DATASET EXCERPTS Start Marker

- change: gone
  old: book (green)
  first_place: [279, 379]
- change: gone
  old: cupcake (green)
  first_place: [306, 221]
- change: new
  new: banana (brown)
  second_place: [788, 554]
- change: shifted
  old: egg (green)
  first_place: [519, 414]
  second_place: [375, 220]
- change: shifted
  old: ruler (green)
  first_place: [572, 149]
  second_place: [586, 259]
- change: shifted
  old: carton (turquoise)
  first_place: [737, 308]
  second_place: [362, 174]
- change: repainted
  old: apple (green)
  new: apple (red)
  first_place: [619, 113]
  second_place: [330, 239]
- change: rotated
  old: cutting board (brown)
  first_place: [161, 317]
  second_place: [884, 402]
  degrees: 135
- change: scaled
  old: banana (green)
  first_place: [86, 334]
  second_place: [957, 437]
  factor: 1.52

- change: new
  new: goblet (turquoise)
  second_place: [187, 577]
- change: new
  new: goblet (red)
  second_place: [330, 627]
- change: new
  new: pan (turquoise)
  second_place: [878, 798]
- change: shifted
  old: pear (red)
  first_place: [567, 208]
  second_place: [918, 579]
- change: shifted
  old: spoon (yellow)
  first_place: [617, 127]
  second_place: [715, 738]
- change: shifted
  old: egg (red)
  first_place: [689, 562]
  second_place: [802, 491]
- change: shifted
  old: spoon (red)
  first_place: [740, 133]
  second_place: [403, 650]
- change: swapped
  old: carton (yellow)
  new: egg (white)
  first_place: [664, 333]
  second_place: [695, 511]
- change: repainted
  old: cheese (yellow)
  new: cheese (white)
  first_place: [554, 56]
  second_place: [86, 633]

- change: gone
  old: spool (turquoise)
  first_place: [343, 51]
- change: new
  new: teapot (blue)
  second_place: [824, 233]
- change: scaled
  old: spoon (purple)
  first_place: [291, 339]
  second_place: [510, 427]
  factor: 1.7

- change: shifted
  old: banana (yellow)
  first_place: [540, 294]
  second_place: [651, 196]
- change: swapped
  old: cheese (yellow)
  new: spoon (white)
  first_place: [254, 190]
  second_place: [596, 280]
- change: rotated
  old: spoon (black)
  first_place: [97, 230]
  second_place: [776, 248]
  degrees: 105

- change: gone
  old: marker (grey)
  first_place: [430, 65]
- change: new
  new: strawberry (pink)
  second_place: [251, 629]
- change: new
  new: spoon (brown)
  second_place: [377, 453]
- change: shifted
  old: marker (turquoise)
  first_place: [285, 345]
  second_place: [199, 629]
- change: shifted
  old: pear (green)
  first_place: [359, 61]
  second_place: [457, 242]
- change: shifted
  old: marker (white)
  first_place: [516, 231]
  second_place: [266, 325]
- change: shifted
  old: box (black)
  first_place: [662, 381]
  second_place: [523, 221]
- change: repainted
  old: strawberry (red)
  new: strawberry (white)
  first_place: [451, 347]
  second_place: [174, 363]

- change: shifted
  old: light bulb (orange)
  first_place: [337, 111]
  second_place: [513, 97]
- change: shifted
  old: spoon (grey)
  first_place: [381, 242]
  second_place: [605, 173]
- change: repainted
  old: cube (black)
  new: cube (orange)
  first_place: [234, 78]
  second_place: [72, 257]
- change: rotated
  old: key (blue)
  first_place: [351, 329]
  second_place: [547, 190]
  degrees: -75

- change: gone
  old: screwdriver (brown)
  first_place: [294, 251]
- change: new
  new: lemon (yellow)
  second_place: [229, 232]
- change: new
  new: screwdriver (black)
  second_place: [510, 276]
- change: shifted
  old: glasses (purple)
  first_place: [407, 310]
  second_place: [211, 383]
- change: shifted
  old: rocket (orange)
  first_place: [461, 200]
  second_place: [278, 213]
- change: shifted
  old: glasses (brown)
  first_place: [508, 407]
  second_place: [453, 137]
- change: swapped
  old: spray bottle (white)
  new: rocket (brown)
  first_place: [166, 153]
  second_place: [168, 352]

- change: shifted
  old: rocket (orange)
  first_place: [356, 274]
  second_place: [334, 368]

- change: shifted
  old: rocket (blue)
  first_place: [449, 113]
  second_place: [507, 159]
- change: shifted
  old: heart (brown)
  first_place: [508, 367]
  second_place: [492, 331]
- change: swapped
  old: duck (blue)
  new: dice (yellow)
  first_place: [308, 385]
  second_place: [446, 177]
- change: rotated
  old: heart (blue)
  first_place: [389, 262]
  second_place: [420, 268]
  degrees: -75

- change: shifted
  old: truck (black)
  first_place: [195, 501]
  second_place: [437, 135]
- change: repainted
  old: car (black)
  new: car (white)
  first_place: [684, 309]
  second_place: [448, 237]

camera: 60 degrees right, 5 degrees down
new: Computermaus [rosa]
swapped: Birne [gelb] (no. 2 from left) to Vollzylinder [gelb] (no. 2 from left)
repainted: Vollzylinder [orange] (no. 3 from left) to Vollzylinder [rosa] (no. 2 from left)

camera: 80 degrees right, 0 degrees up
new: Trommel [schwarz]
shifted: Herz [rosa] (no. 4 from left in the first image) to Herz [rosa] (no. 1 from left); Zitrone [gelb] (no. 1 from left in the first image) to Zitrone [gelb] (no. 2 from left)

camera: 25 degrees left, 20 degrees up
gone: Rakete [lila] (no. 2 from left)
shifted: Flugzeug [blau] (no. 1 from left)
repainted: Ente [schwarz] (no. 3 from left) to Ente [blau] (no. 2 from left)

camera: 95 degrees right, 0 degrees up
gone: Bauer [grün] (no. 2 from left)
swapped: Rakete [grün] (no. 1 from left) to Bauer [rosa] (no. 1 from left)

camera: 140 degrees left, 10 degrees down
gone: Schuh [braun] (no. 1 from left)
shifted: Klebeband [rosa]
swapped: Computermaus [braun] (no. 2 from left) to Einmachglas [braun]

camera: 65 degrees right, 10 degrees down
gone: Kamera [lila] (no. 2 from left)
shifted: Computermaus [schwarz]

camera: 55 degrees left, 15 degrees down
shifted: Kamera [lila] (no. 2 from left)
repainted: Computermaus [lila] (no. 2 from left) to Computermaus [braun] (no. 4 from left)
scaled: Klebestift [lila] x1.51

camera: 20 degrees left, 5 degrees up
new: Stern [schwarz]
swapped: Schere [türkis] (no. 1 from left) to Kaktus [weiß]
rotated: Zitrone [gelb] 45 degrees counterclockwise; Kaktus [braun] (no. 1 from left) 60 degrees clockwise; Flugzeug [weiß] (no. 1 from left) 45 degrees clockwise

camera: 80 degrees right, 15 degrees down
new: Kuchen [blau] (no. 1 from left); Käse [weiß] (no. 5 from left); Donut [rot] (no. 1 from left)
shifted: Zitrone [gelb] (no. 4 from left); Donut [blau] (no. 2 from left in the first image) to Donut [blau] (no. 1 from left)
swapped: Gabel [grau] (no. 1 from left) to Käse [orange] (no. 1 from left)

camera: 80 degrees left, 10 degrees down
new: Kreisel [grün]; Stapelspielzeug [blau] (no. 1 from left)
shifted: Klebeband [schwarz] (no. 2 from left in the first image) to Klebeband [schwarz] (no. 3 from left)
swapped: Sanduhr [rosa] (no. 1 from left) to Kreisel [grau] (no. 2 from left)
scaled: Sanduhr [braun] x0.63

DATASET EXCERPTS End Marker

▶ WHAT IS BEING ASKED: Repeat exactly, please, each line from the beginning of the data through the line with "second_place: [957, 437]" in it, and only those lines.

▶ RESULT OF THIS TASK:
- change: gone
  old: book (green)
  first_place: [279, 379]
- change: gone
  old: cupcake (green)
  first_place: [306, 221]
- change: new
  new: banana (brown)
  second_place: [788, 554]
- change: shifted
  old: egg (green)
  first_place: [519, 414]
  second_place: [375, 220]
- change: shifted
  old: ruler (green)
  first_place: [572, 149]
  second_place: [586, 259]
- change: shifted
  old: carton (turquoise)
  first_place: [737, 308]
  second_place: [362, 174]
- change: repainted
  old: apple (green)
  new: apple (red)
  first_place: [619, 113]
  second_place: [330, 239]
- change: rotated
  old: cutting board (brown)
  first_place: [161, 317]
  second_place: [884, 402]
  degrees: 135
- change: scaled
  old: banana (green)
  first_place: [86, 334]
  second_place: [957, 437]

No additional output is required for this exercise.